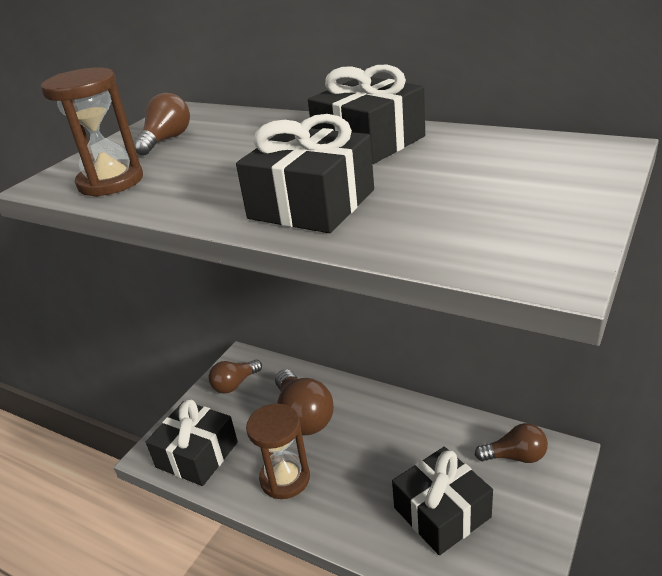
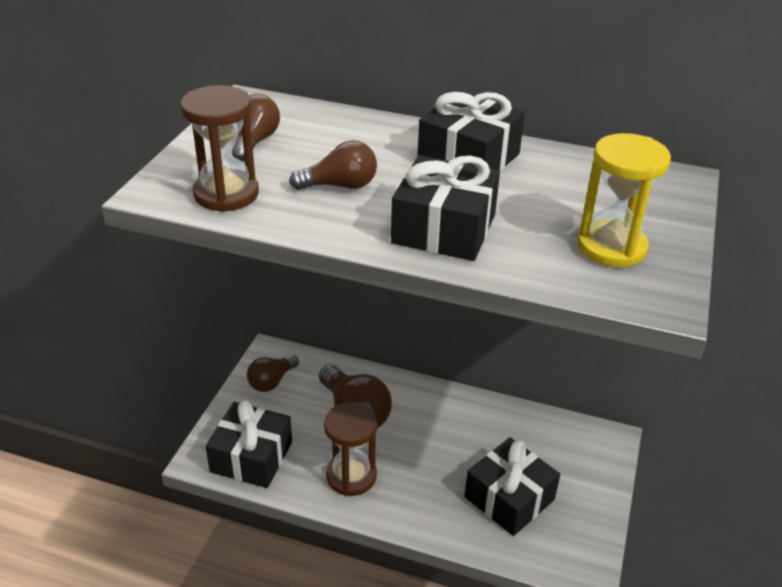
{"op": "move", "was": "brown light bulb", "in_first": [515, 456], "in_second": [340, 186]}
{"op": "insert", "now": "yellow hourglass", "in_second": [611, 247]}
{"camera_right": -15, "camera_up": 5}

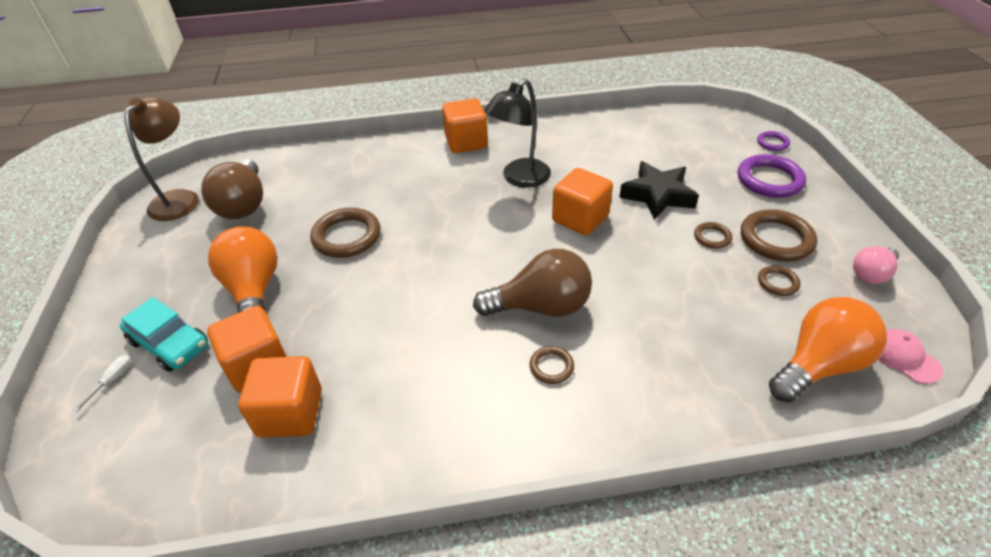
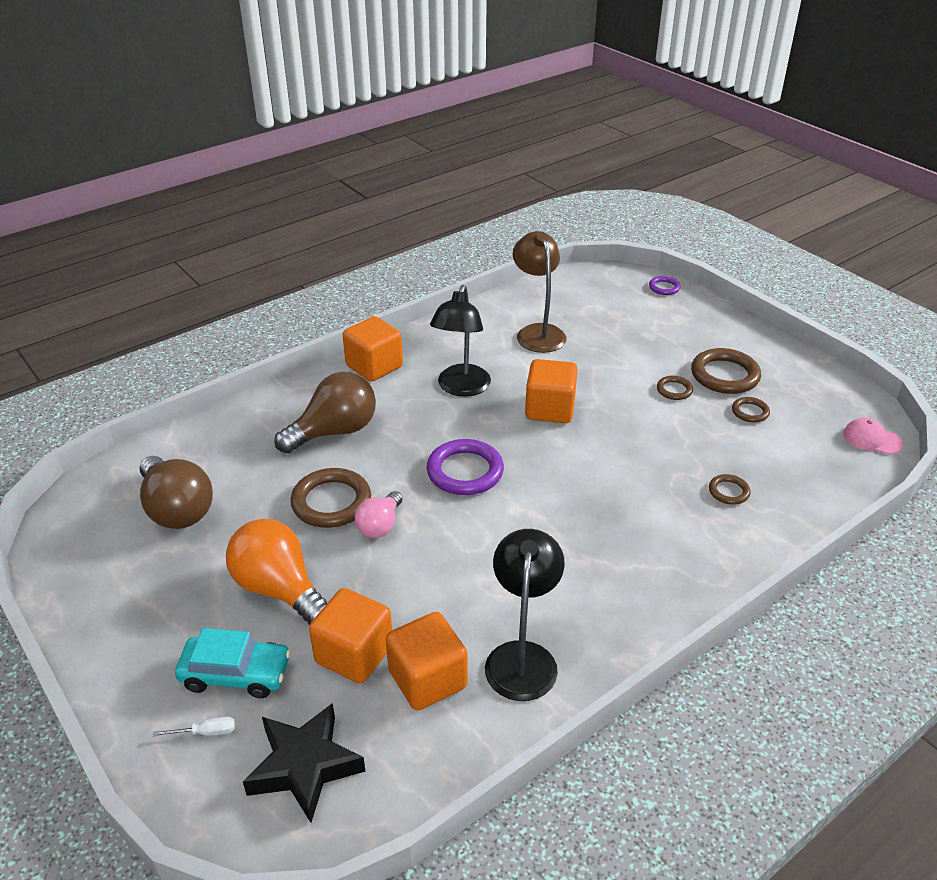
{"op": "rotate", "was": "white screwdriver", "in_first": [112, 380], "in_second": [206, 732], "clockwise": 90}
{"op": "move", "was": "black star", "in_first": [657, 195], "in_second": [304, 766]}
{"op": "move", "was": "brown light bulb", "in_first": [541, 306], "in_second": [334, 431]}
{"op": "move", "was": "pink light bulb", "in_first": [871, 274], "in_second": [380, 525]}
{"op": "move", "was": "purple ring", "in_first": [769, 180], "in_second": [465, 471]}
{"op": "insert", "now": "black lamp", "in_second": [522, 657]}
{"op": "move", "was": "brown lamp", "in_first": [180, 199], "in_second": [537, 332]}
{"op": "move", "was": "brown ring", "in_first": [551, 367], "in_second": [728, 491]}
{"op": "delete", "was": "orange light bulb", "in_first": [818, 365]}
{"camera_right": -30, "camera_up": -5}

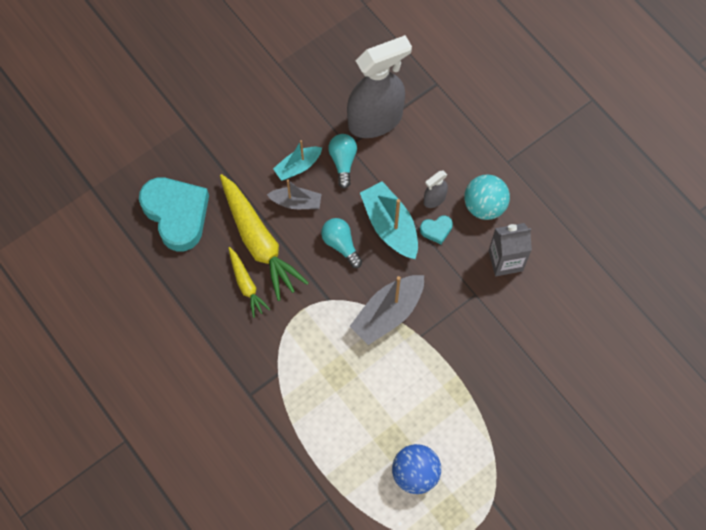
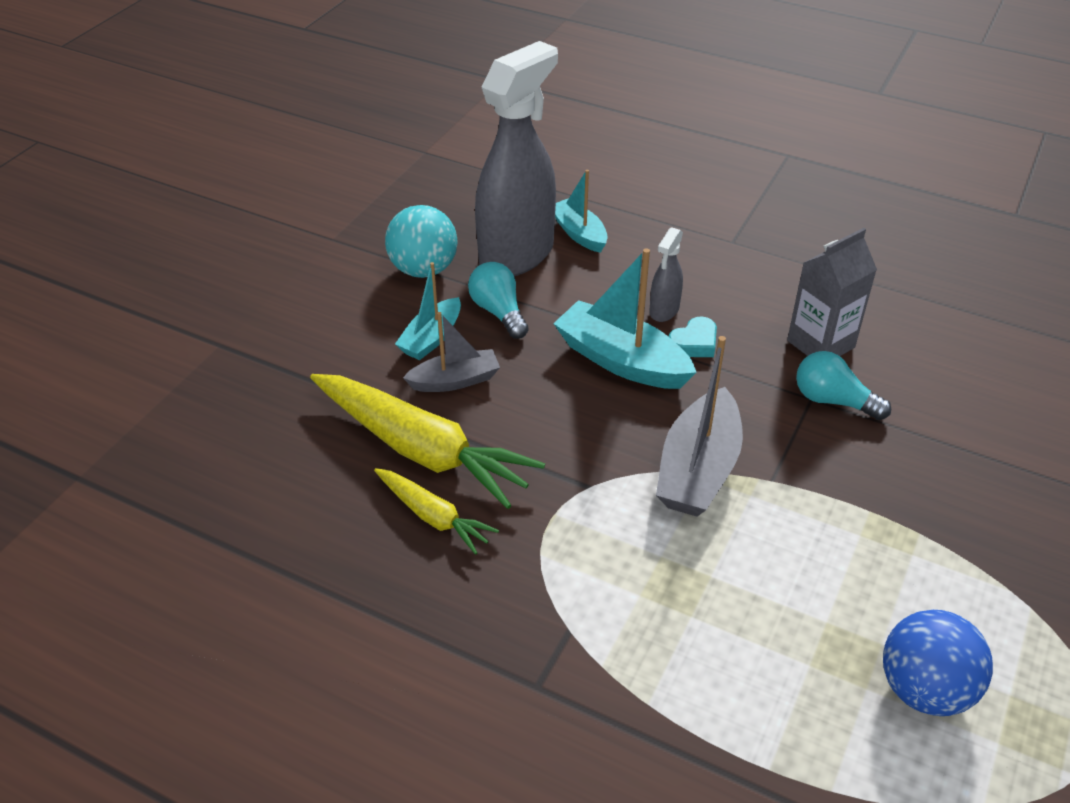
{"op": "move", "was": "turquoise ball", "in_first": [484, 206], "in_second": [423, 269]}
{"op": "insert", "now": "turquoise boat", "in_second": [579, 233]}
{"op": "move", "was": "turquoise light bulb", "in_first": [341, 244], "in_second": [833, 401]}
{"op": "delete", "was": "turquoise heart", "in_first": [176, 214]}
{"camera_right": -25, "camera_up": -25}

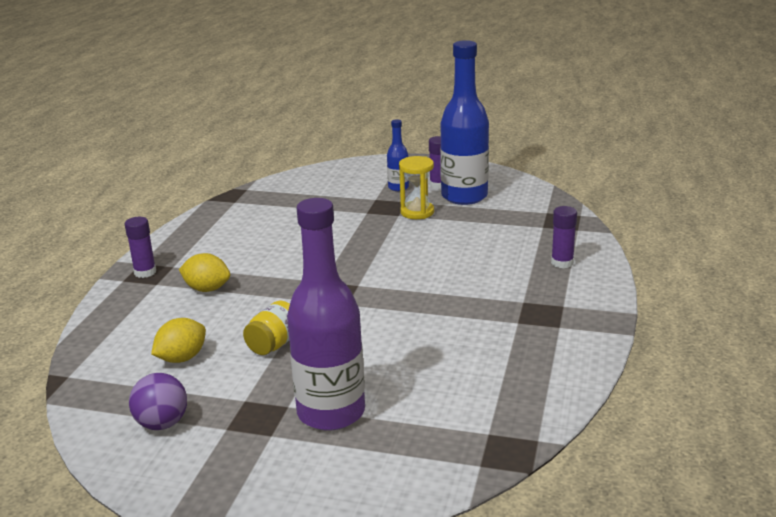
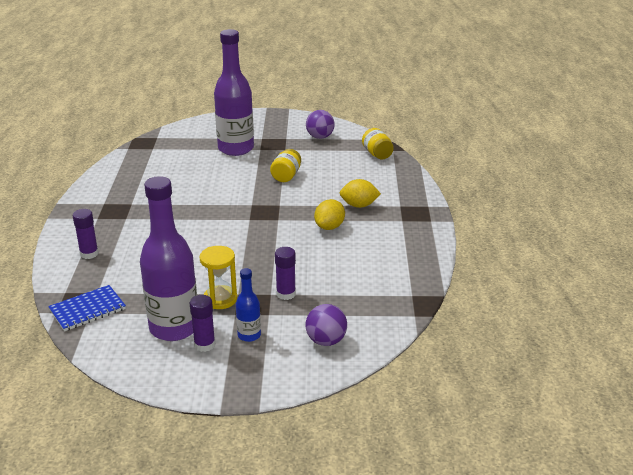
{"op": "insert", "now": "blue notebook", "in_second": [87, 310]}
{"op": "recolor", "was": "blue bottle", "now": "purple bottle", "in_first": [464, 196], "in_second": [174, 328]}
{"op": "move", "was": "purple glue stick", "in_first": [145, 272], "in_second": [286, 294]}
{"op": "insert", "now": "purple ball", "in_second": [326, 341]}
{"op": "move", "was": "yellow lemon", "in_first": [182, 358], "in_second": [329, 227]}
{"op": "insert", "now": "yellow jar", "in_second": [377, 154]}
{"camera_right": 165, "camera_up": 5}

WORK TO COMPLETE>
Copy out the records exactly. Do not include the pictures.

FINAL ANSWER>
{"op": "move", "was": "brown light bulb", "in_first": [515, 456], "in_second": [340, 186]}
{"op": "insert", "now": "yellow hourglass", "in_second": [611, 247]}
{"camera_right": -15, "camera_up": 5}

{"op": "rotate", "was": "white screwdriver", "in_first": [112, 380], "in_second": [206, 732], "clockwise": 90}
{"op": "move", "was": "black star", "in_first": [657, 195], "in_second": [304, 766]}
{"op": "move", "was": "brown light bulb", "in_first": [541, 306], "in_second": [334, 431]}
{"op": "move", "was": "pink light bulb", "in_first": [871, 274], "in_second": [380, 525]}
{"op": "move", "was": "purple ring", "in_first": [769, 180], "in_second": [465, 471]}
{"op": "insert", "now": "black lamp", "in_second": [522, 657]}
{"op": "move", "was": "brown lamp", "in_first": [180, 199], "in_second": [537, 332]}
{"op": "move", "was": "brown ring", "in_first": [551, 367], "in_second": [728, 491]}
{"op": "delete", "was": "orange light bulb", "in_first": [818, 365]}
{"camera_right": -30, "camera_up": -5}

{"op": "move", "was": "turquoise ball", "in_first": [484, 206], "in_second": [423, 269]}
{"op": "insert", "now": "turquoise boat", "in_second": [579, 233]}
{"op": "move", "was": "turquoise light bulb", "in_first": [341, 244], "in_second": [833, 401]}
{"op": "delete", "was": "turquoise heart", "in_first": [176, 214]}
{"camera_right": -25, "camera_up": -25}

{"op": "insert", "now": "blue notebook", "in_second": [87, 310]}
{"op": "recolor", "was": "blue bottle", "now": "purple bottle", "in_first": [464, 196], "in_second": [174, 328]}
{"op": "move", "was": "purple glue stick", "in_first": [145, 272], "in_second": [286, 294]}
{"op": "insert", "now": "purple ball", "in_second": [326, 341]}
{"op": "move", "was": "yellow lemon", "in_first": [182, 358], "in_second": [329, 227]}
{"op": "insert", "now": "yellow jar", "in_second": [377, 154]}
{"camera_right": 165, "camera_up": 5}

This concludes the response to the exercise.